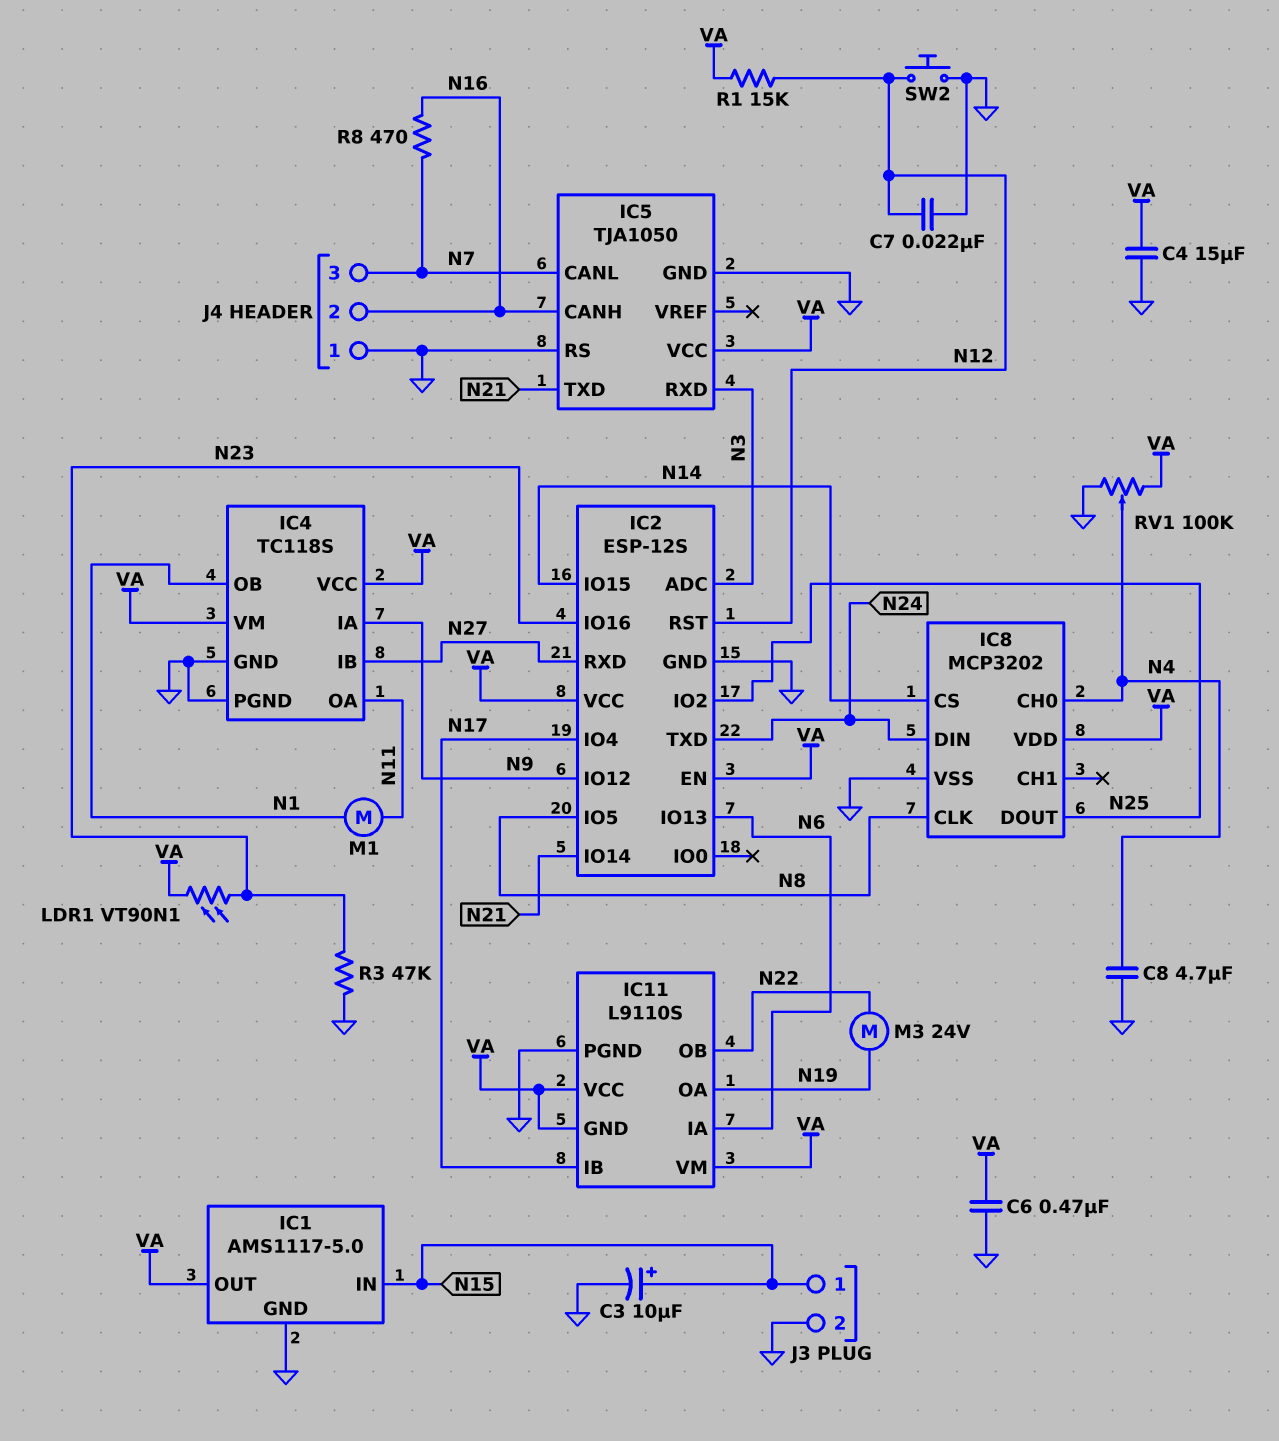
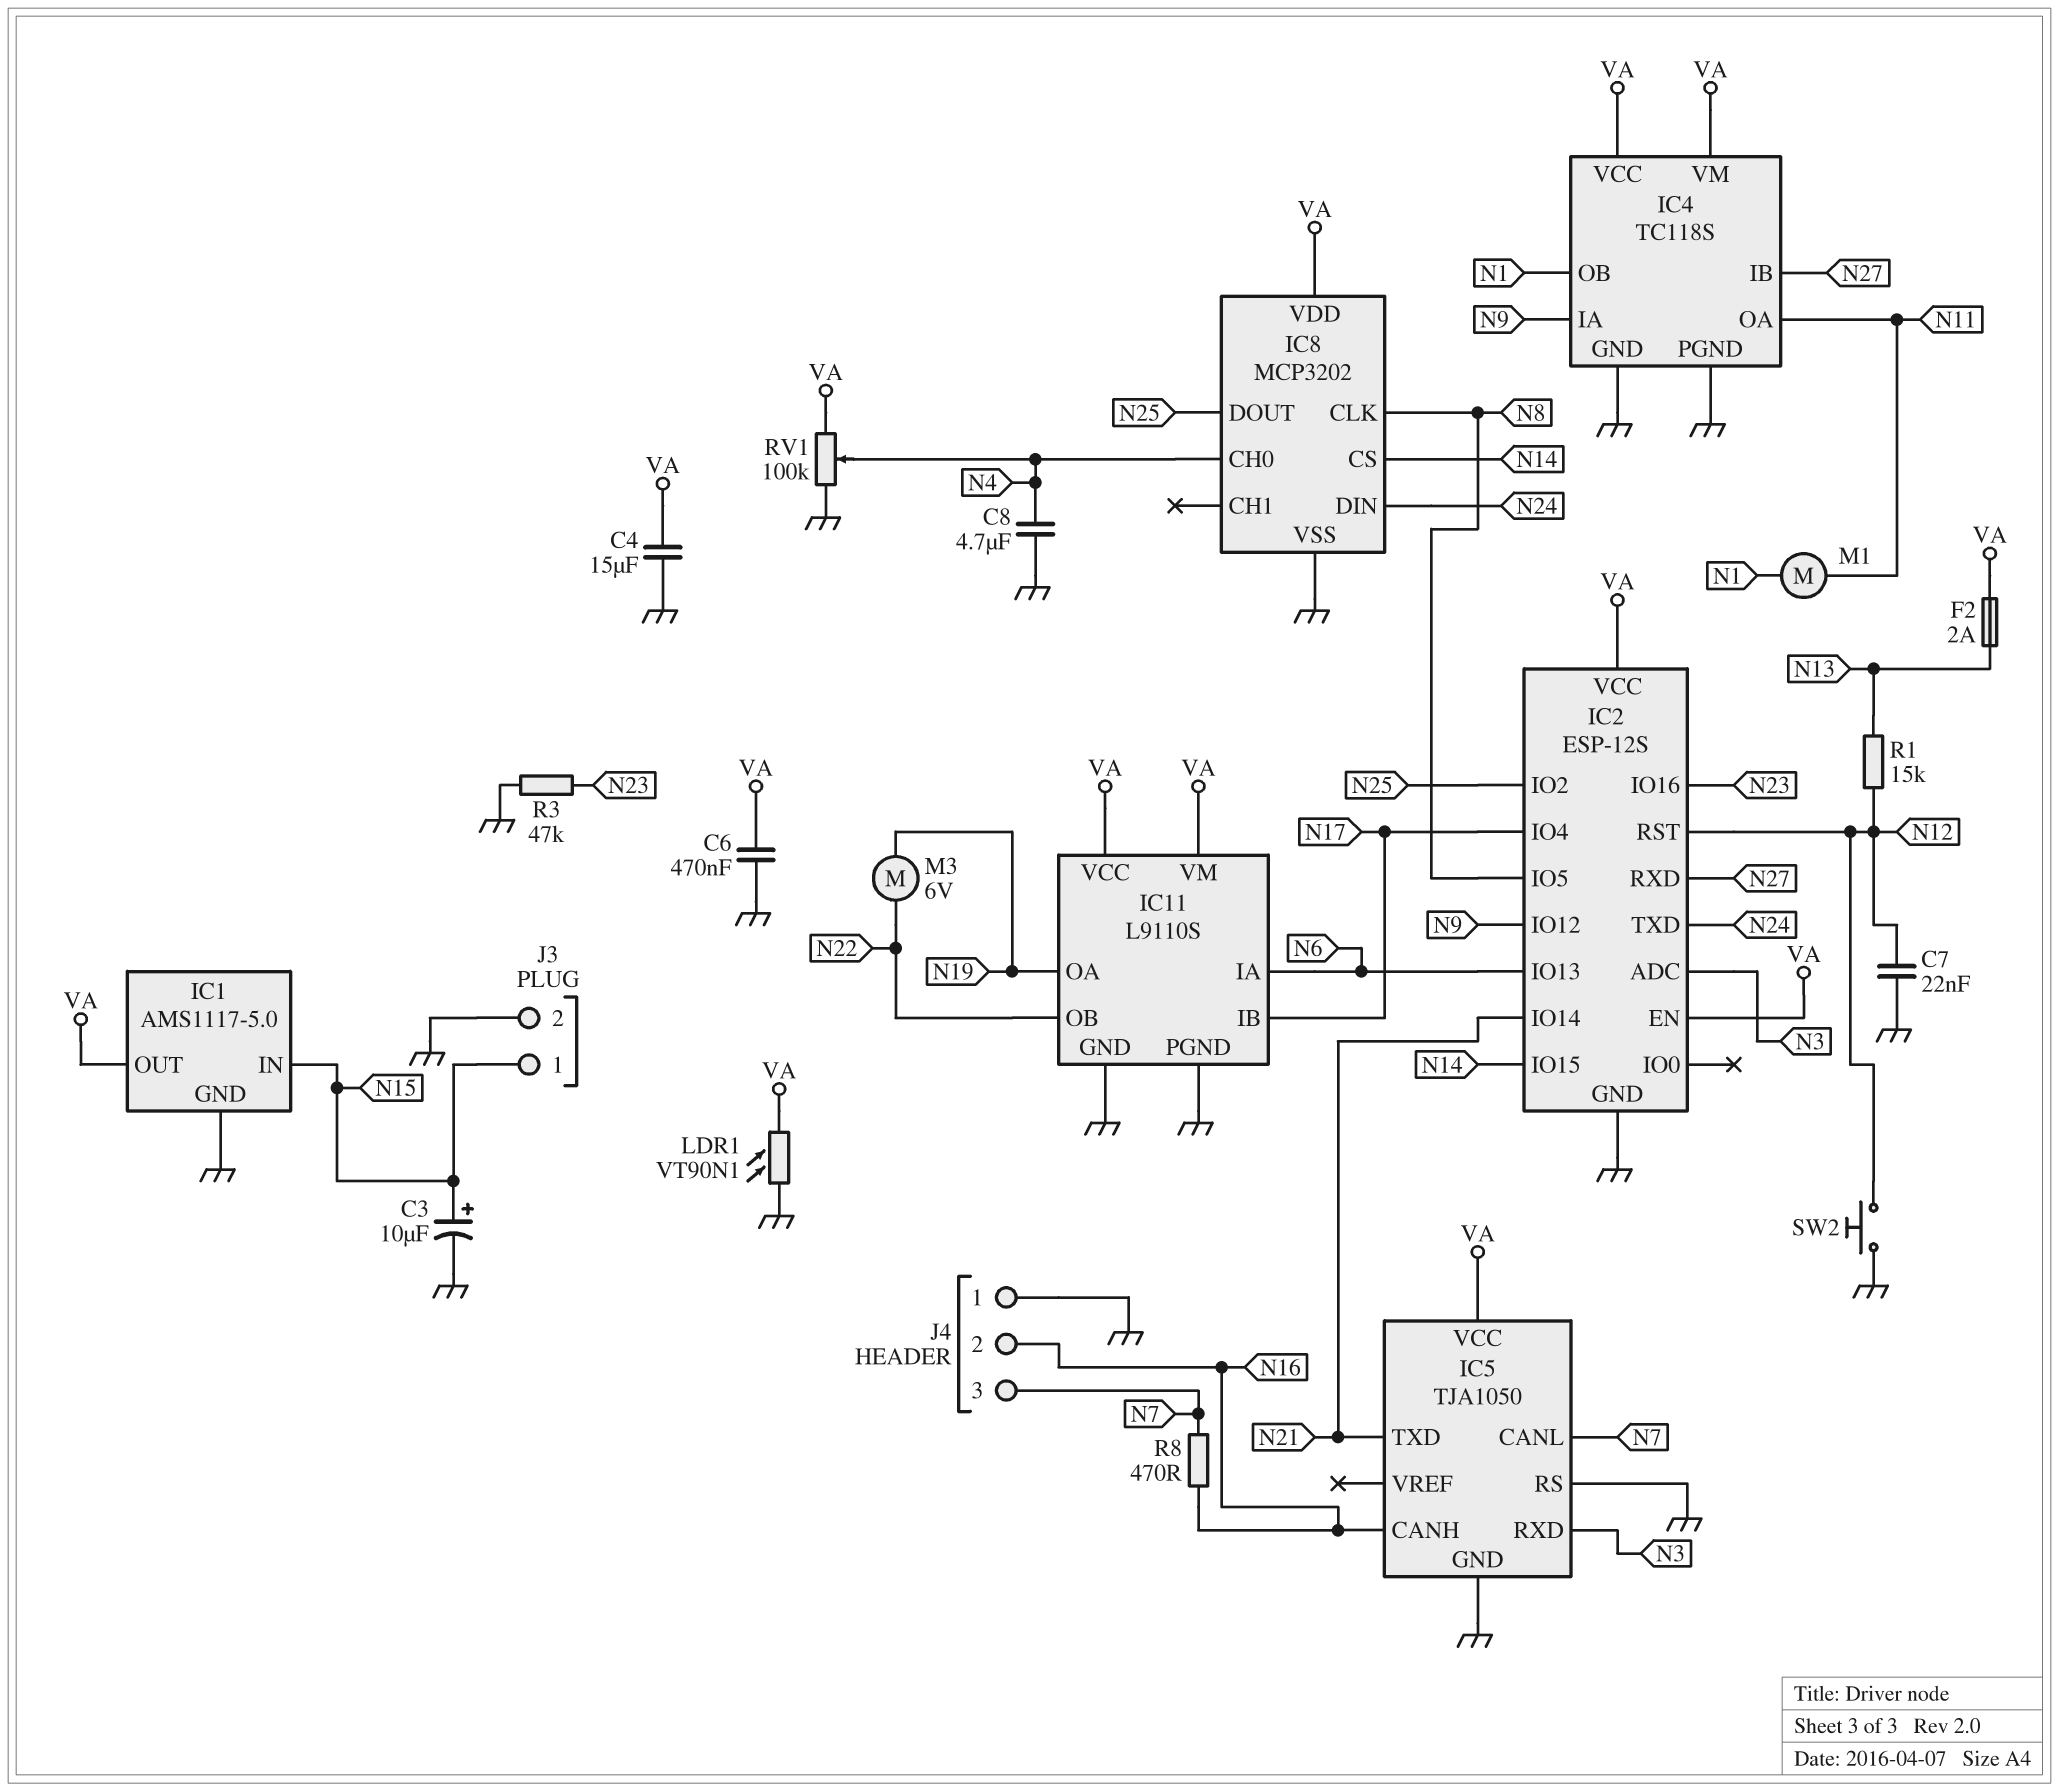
F2: none -> 2A (N13, VA)
IC11 pin GND: VA -> GND
LDR1: VT90N1 (N23, VA) -> VT90N1 (GND, VA)
M3: motor 24V (N19, N22) -> motor 6V (N19, N22)
R1: 15k (N12, VA) -> 15k (N12, N13)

## Task to complete
Top to bottom, retype the listing exactly but drop every picture.

## Response
F2: none -> 2A (N13, VA)
IC11 pin GND: VA -> GND
LDR1: VT90N1 (N23, VA) -> VT90N1 (GND, VA)
M3: motor 24V (N19, N22) -> motor 6V (N19, N22)
R1: 15k (N12, VA) -> 15k (N12, N13)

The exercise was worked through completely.